Dataset records START
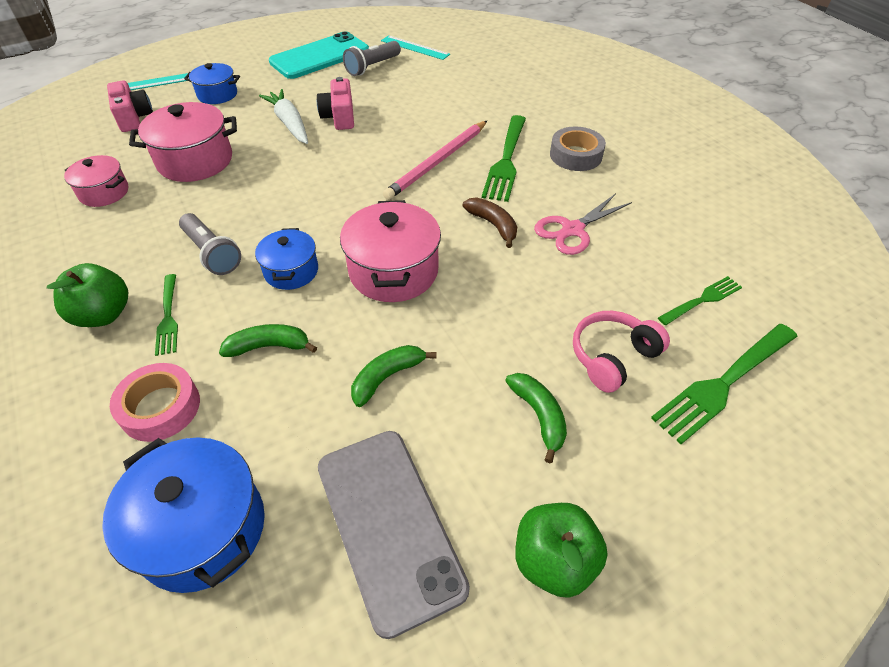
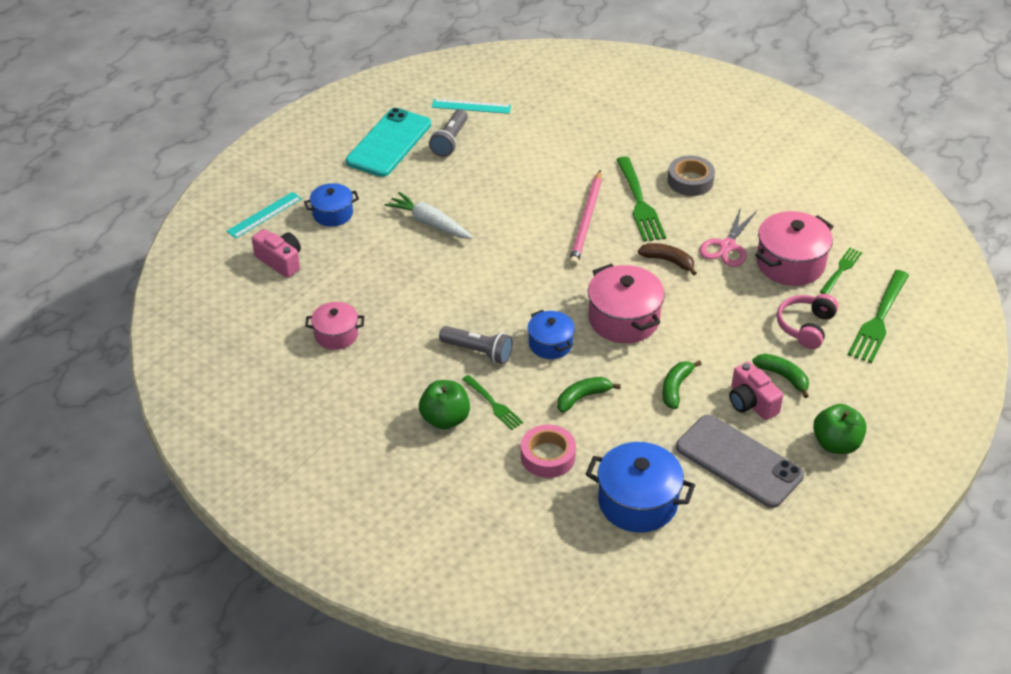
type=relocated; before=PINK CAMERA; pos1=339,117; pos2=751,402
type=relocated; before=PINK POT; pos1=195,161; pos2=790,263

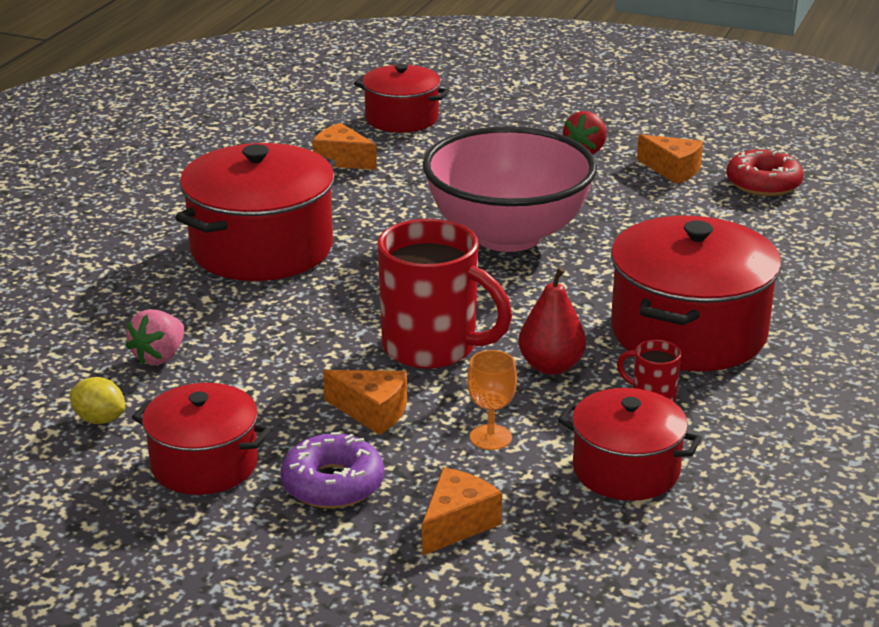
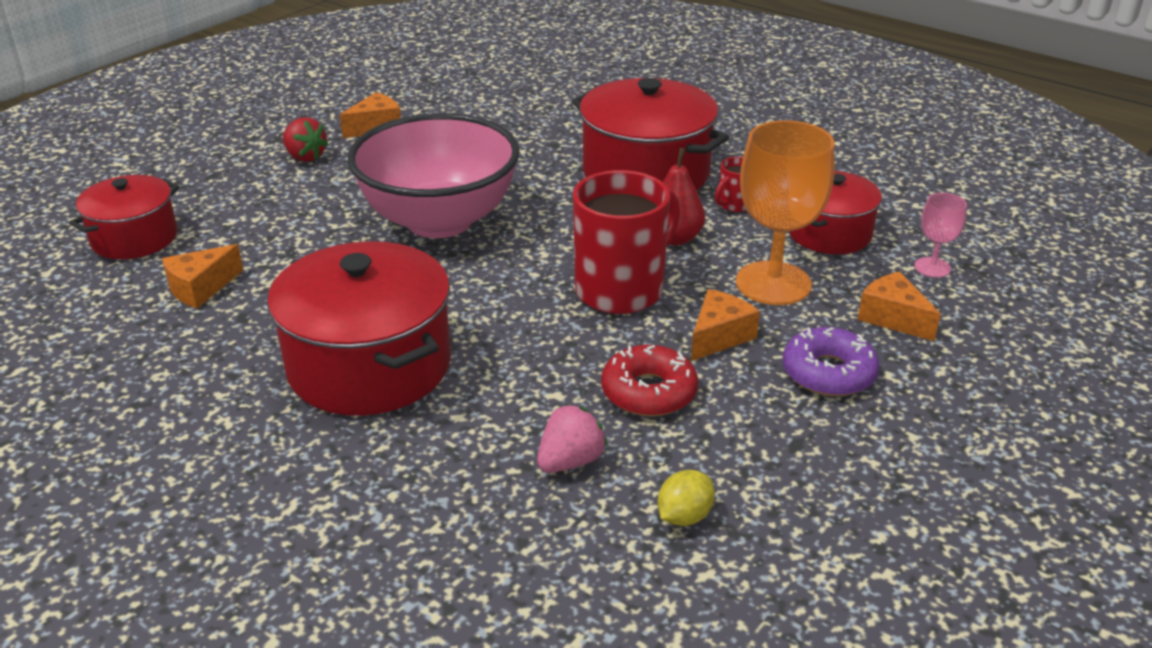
type=relocated; before=RED DONUT; pos1=763,183; pos2=649,392
type=spun; before=PINK STRAWBERRY; pos1=159,357; pos2=570,461; turn=-90
type=size; before=ORANGE GOBLET; pos1=490,437; pos2=773,283; scale=2.08
type=missing; before=RED POT; pos1=204,464
type=appeared; after=PINK GOBLET; pos2=932,267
Dataset records END
§ **Directions**: The copy must start at the line containing "type=relocated; before=PINK POT;" and end at the last line of the records, matching each line exactly and holding no pictures.

§ **Answer box**:
type=relocated; before=PINK POT; pos1=195,161; pos2=790,263

type=relocated; before=RED DONUT; pos1=763,183; pos2=649,392
type=spun; before=PINK STRAWBERRY; pos1=159,357; pos2=570,461; turn=-90
type=size; before=ORANGE GOBLET; pos1=490,437; pos2=773,283; scale=2.08
type=missing; before=RED POT; pos1=204,464
type=appeared; after=PINK GOBLET; pos2=932,267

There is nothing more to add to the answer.